**Activity:**
Your answer should be every line of the records that contains the word "play", copied as it stands.

Collected data entries:
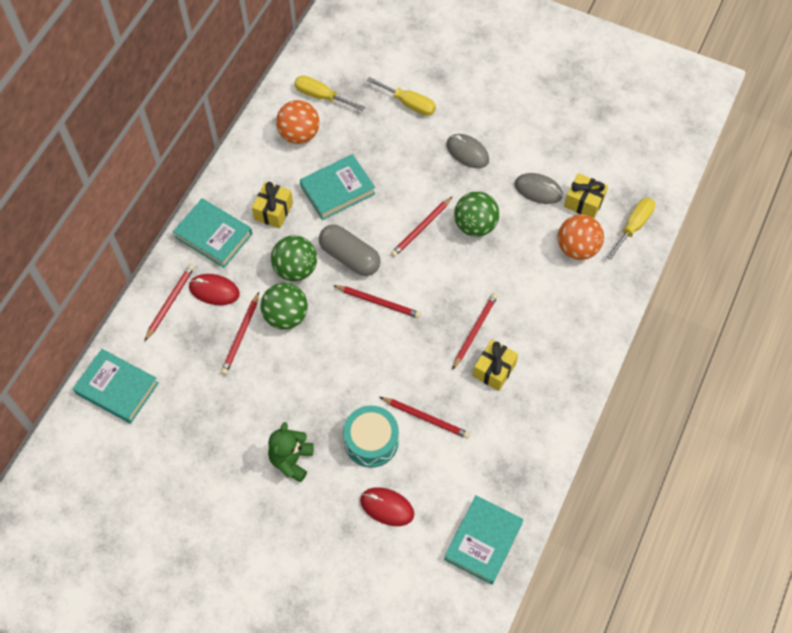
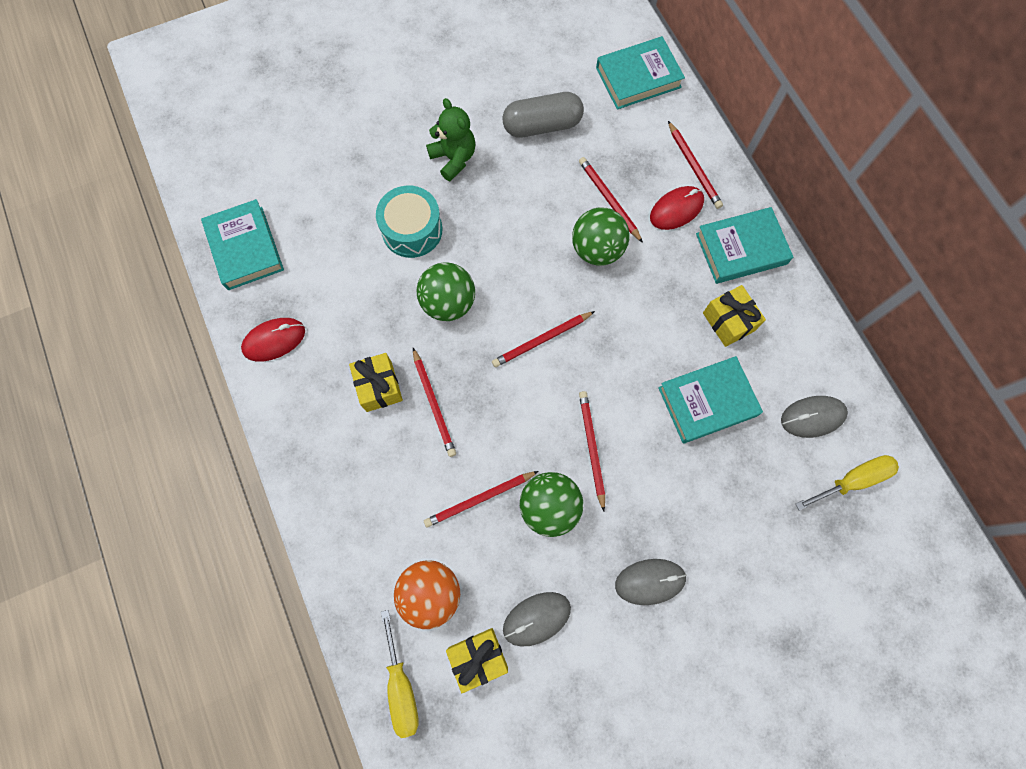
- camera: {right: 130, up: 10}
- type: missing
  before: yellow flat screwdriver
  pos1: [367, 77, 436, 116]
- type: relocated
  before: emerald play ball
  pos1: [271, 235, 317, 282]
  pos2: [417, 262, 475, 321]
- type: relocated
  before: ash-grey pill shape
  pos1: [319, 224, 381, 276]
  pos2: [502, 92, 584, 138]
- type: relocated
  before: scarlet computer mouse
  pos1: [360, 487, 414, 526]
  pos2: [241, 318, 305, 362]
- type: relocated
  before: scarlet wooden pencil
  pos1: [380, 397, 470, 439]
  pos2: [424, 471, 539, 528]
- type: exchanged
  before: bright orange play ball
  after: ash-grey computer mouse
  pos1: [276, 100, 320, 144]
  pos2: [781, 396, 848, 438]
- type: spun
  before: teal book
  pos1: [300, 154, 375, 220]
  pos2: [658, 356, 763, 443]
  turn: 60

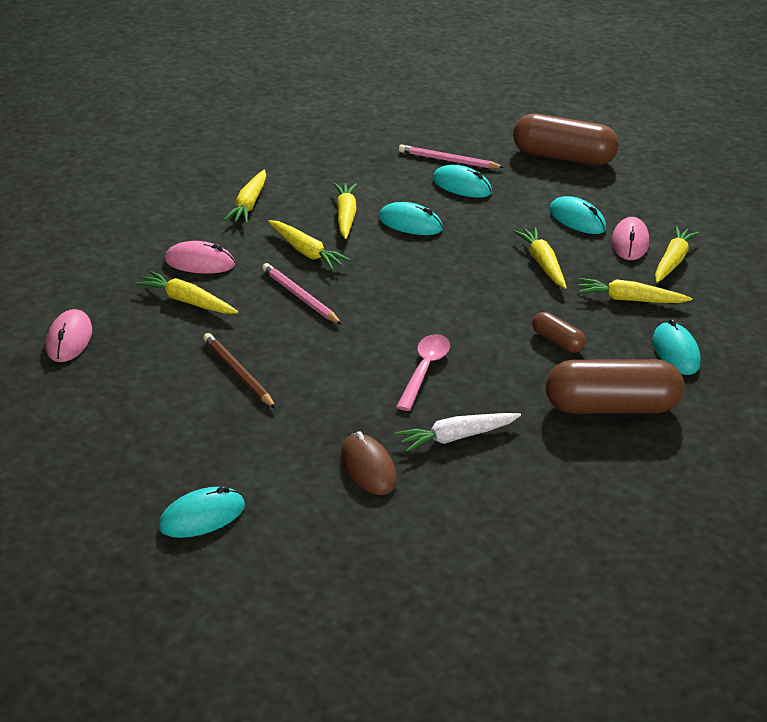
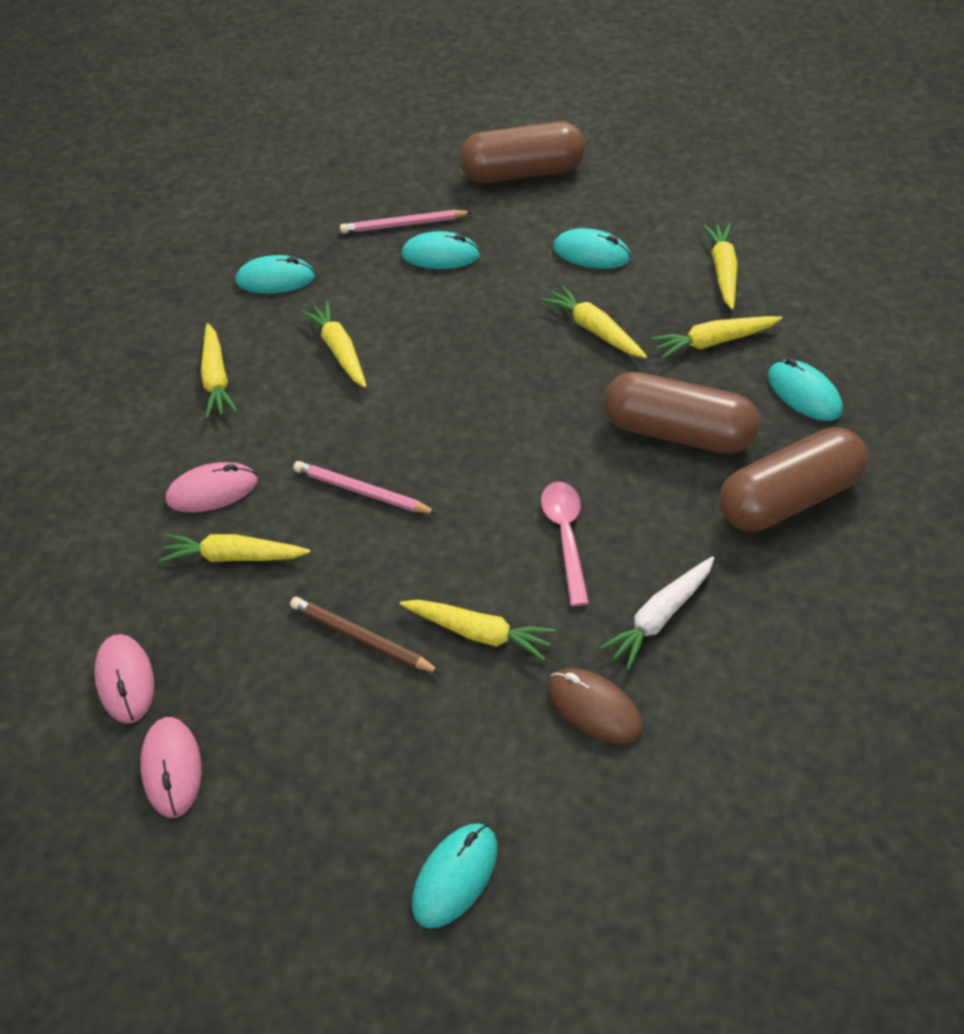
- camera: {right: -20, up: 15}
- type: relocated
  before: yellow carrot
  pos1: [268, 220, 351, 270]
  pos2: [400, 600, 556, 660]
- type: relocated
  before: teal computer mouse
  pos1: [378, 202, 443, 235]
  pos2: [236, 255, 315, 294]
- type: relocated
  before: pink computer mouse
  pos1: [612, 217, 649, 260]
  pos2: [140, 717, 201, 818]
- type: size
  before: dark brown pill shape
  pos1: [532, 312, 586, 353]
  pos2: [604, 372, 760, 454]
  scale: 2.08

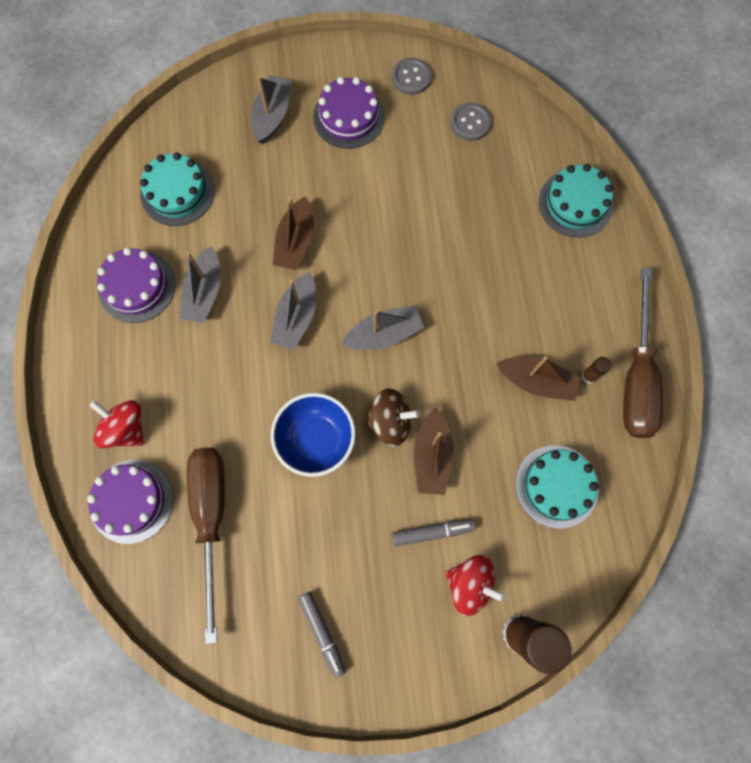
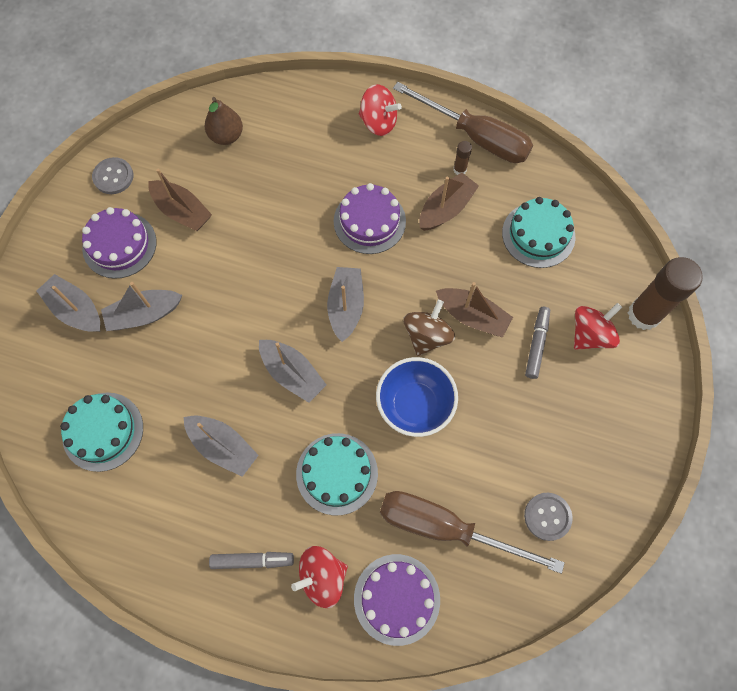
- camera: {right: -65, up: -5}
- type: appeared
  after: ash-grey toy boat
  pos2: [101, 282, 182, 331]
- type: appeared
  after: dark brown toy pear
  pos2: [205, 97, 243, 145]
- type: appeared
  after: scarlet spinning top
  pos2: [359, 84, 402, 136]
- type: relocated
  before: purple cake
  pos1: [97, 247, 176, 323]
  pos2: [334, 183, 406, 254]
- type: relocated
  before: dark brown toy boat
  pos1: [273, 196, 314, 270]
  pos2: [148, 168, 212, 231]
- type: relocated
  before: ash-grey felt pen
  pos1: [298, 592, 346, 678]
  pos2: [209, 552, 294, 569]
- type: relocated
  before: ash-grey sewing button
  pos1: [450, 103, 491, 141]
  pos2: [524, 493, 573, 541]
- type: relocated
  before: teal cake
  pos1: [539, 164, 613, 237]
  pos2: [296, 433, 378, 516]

**Expected answer:**
  before: emerald play ball
  before: bright orange play ball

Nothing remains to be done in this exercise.